Colored geometric primitive data:
....................

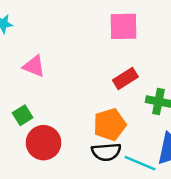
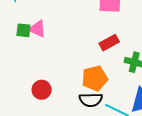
green square: (23, 115) -> (23, 30), moved, turned 35
red circle: (44, 143) -> (42, 90), size x0.7

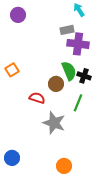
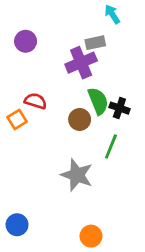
purple circle: (18, 15) -> (26, 41), moved
purple cross: (78, 44) -> (81, 63), moved, turned -30
orange square: (12, 70) -> (17, 119), moved
red semicircle: (37, 98) -> (36, 101), moved

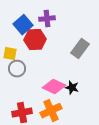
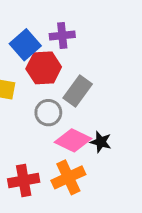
gray rectangle: (80, 49) -> (78, 91), moved
gray circle: (17, 69) -> (48, 113), moved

....................

◆ **To do**
Show every line above in which the word "square" appears.

◆ **Response**
green square: (23, 115) -> (23, 30), moved, turned 35
orange square: (12, 70) -> (17, 119), moved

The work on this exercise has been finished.